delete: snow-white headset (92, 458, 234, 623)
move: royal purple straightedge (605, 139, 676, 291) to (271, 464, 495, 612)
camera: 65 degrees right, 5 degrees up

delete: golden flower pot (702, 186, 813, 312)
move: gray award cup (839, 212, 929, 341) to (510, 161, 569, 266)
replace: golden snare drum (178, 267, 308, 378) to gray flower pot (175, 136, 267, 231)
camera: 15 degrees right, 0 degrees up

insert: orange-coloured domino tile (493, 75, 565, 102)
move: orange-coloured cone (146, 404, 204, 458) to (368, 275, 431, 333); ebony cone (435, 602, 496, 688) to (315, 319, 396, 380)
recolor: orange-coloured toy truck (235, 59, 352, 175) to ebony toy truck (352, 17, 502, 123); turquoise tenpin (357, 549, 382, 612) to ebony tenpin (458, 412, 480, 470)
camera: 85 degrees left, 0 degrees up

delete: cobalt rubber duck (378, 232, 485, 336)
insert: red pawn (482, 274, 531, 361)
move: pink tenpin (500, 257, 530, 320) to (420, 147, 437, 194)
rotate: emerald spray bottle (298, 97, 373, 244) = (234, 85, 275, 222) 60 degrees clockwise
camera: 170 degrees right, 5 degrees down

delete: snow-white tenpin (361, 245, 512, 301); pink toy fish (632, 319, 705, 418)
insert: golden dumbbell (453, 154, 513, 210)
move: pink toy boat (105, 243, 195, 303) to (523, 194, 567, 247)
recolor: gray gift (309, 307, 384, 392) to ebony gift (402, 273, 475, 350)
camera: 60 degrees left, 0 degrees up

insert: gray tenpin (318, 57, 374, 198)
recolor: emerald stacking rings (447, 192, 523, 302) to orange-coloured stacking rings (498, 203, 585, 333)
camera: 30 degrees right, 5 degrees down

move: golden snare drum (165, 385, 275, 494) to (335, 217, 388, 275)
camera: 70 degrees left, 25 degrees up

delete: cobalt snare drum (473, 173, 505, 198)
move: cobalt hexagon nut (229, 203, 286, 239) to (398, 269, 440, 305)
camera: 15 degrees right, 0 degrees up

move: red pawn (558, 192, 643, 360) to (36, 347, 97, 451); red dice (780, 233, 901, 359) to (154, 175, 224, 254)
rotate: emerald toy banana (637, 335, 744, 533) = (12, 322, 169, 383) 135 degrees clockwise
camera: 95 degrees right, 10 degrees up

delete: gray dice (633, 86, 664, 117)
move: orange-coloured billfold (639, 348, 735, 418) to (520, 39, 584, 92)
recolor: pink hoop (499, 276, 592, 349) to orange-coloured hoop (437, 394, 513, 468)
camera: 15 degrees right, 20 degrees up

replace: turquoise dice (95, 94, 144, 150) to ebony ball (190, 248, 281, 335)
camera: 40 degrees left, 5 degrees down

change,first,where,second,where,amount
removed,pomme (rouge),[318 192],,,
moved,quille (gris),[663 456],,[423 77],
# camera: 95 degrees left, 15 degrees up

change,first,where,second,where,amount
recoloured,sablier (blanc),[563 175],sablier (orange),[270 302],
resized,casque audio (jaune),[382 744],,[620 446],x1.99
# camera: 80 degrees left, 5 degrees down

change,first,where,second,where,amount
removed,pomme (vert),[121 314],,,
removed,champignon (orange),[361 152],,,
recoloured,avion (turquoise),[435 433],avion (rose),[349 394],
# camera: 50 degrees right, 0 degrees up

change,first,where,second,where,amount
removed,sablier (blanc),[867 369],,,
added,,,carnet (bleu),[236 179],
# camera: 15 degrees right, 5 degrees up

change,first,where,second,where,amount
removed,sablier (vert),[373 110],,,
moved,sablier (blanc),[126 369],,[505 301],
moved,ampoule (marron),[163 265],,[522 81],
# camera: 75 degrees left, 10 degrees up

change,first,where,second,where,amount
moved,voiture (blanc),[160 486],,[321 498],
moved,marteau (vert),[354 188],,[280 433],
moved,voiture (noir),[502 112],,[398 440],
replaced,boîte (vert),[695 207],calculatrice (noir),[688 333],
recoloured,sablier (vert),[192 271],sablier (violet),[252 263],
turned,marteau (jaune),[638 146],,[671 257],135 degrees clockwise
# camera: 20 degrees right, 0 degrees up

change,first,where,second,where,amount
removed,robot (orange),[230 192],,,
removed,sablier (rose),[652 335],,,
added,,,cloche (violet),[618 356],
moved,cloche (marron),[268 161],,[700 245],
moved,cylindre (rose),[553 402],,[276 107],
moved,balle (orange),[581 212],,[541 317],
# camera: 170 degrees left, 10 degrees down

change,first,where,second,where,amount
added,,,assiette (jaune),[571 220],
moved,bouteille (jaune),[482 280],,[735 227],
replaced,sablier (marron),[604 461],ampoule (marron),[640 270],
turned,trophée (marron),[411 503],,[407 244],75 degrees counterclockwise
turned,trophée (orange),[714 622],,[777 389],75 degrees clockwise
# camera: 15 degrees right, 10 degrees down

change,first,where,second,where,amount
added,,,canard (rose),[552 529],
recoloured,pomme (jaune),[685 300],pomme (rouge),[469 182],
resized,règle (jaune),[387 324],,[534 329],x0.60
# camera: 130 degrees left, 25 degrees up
• • •
__TASK GOAL__: The lines above from the one containing "recolor: orange-coloured toy" through the one containing "move: pink toy" are to be set down exactly, and no others.

__ANSWER SECTION__:
recolor: orange-coloured toy truck (235, 59, 352, 175) to ebony toy truck (352, 17, 502, 123); turquoise tenpin (357, 549, 382, 612) to ebony tenpin (458, 412, 480, 470)
camera: 85 degrees left, 0 degrees up

delete: cobalt rubber duck (378, 232, 485, 336)
insert: red pawn (482, 274, 531, 361)
move: pink tenpin (500, 257, 530, 320) to (420, 147, 437, 194)
rotate: emerald spray bottle (298, 97, 373, 244) = (234, 85, 275, 222) 60 degrees clockwise
camera: 170 degrees right, 5 degrees down

delete: snow-white tenpin (361, 245, 512, 301); pink toy fish (632, 319, 705, 418)
insert: golden dumbbell (453, 154, 513, 210)
move: pink toy boat (105, 243, 195, 303) to (523, 194, 567, 247)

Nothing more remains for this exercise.